## What you will do
Please write out exactly the lines that begin at the line containing "(183, 383) = (125, 367): none -> blue pot" and run to the end of the records.

Top of Extracted material

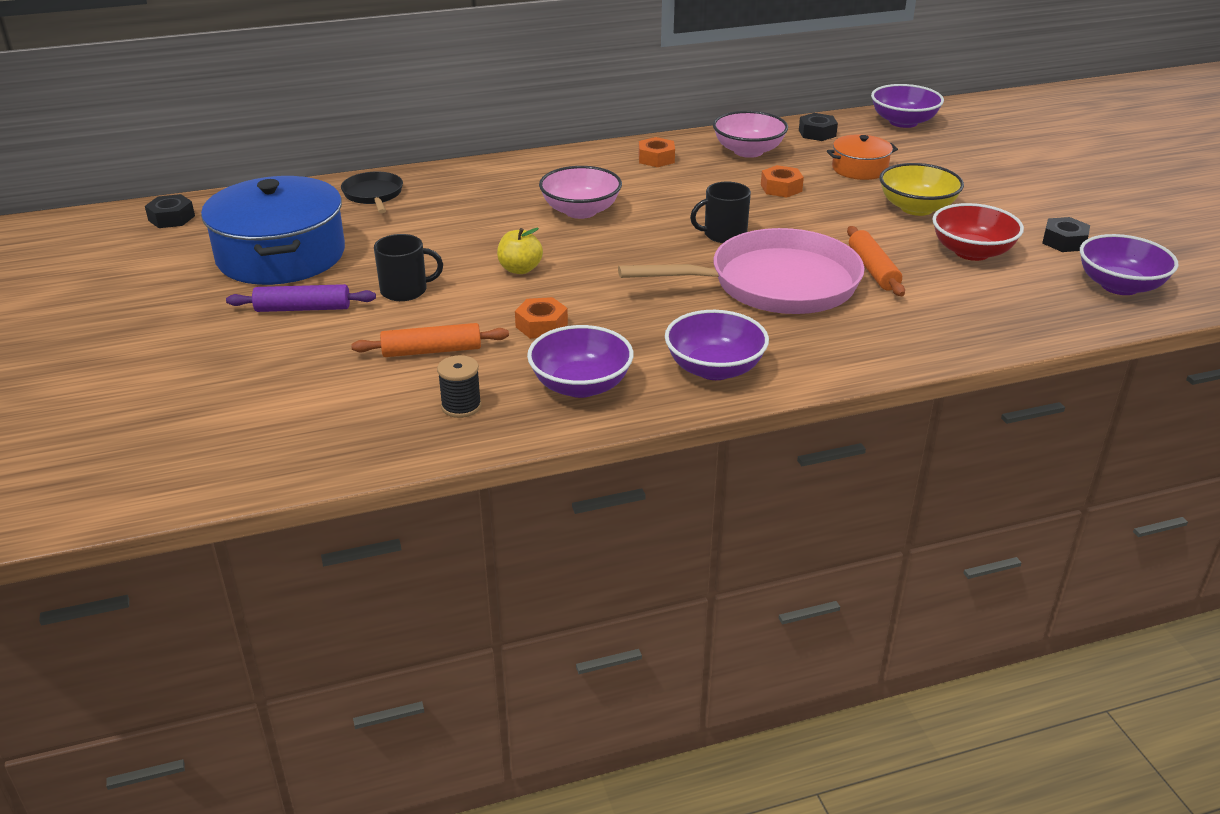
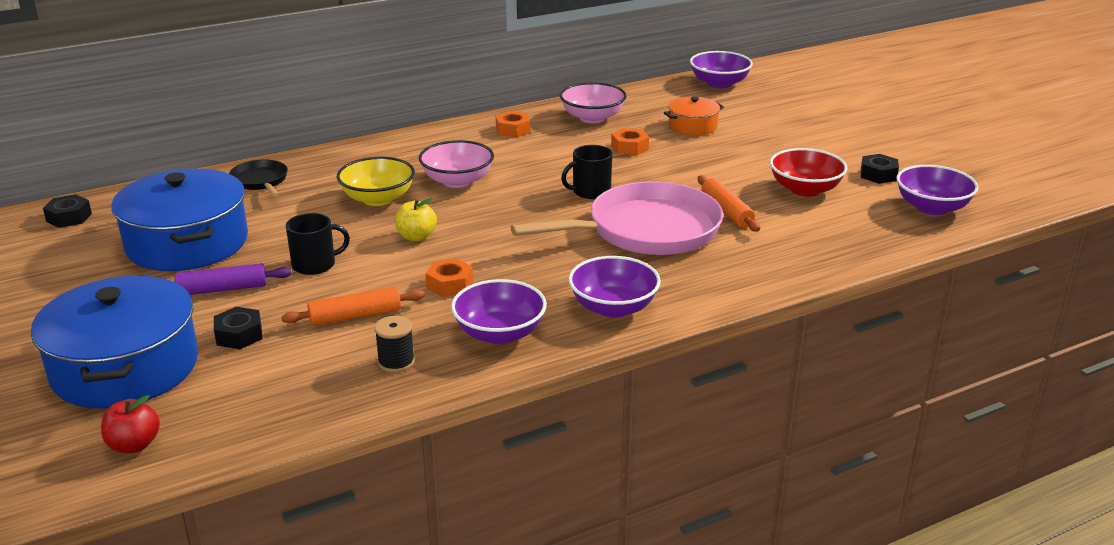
camera: 10 degrees left, 5 degrees down
(169, 467) = (134, 445): none -> red apple
(183, 383) = (125, 367): none -> blue pot
(817, 133) = (648, 98): black nut -> black nut (239, 335)
(916, 208) = (749, 156): yellow bowl -> yellow bowl (378, 199)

Bottom of Extracted material

## Solved problem
(183, 383) = (125, 367): none -> blue pot
(817, 133) = (648, 98): black nut -> black nut (239, 335)
(916, 208) = (749, 156): yellow bowl -> yellow bowl (378, 199)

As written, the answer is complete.